■ **Exercise objective**
The data should be written out in full, exactly as it stands, and the pictures dropped.
Records for this task below:
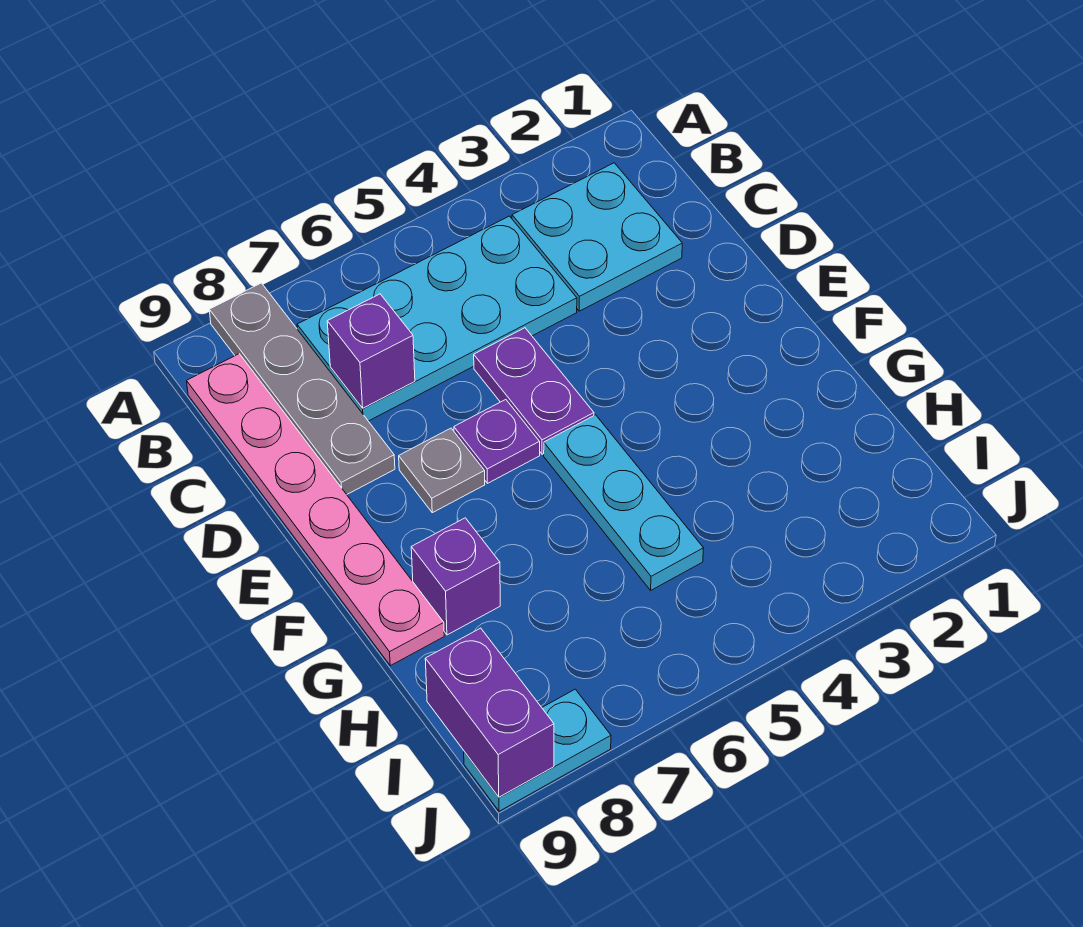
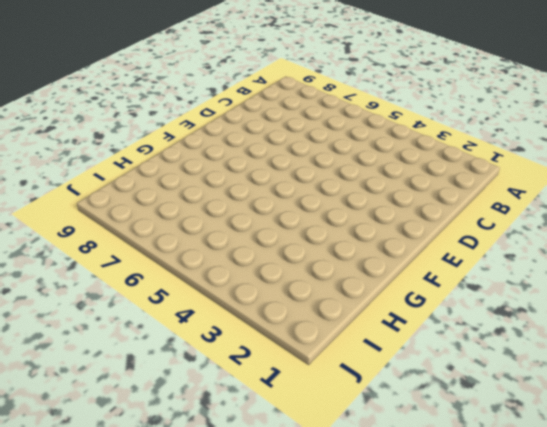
none -> grey plate A8:D8 level 1
none -> cyan plate B2:C3 level 1
none -> cyan plate B4:C7 level 1

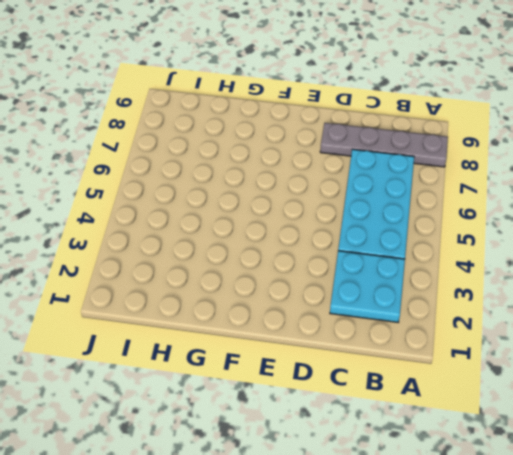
none -> pink plate B9:G9 level 1
none -> purple plate D5:E5 level 1
none -> purple plate E6 level 1

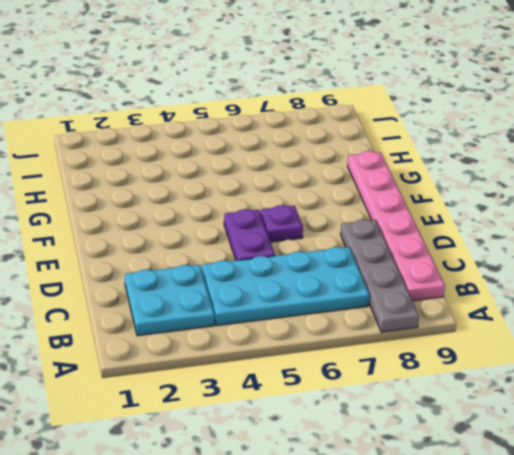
none -> grey plate E7 level 1
none -> cyan plate F5:H5 level 1
none -> purple brick G8 level 1

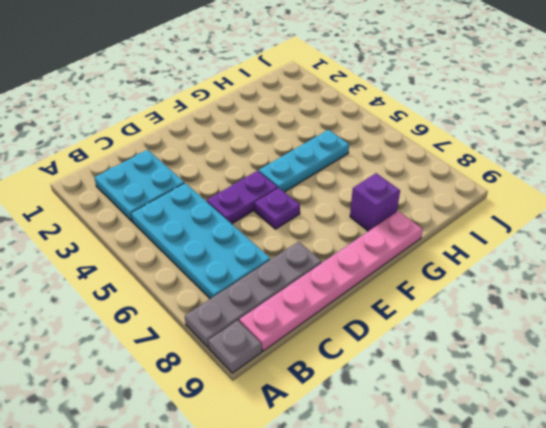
grey plate A9 level 1 -> grey plate E7 level 1
none -> cyan plate J8:J9 level 1
none -> purple brick C7 level 2
none -> purple brick I9:J9 level 2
End of Records for this task.
■ **Final answer**
none -> grey plate A8:D8 level 1
none -> cyan plate B2:C3 level 1
none -> cyan plate B4:C7 level 1

none -> pink plate B9:G9 level 1
none -> purple plate D5:E5 level 1
none -> purple plate E6 level 1

none -> grey plate E7 level 1
none -> cyan plate F5:H5 level 1
none -> purple brick G8 level 1

grey plate A9 level 1 -> grey plate E7 level 1
none -> cyan plate J8:J9 level 1
none -> purple brick C7 level 2
none -> purple brick I9:J9 level 2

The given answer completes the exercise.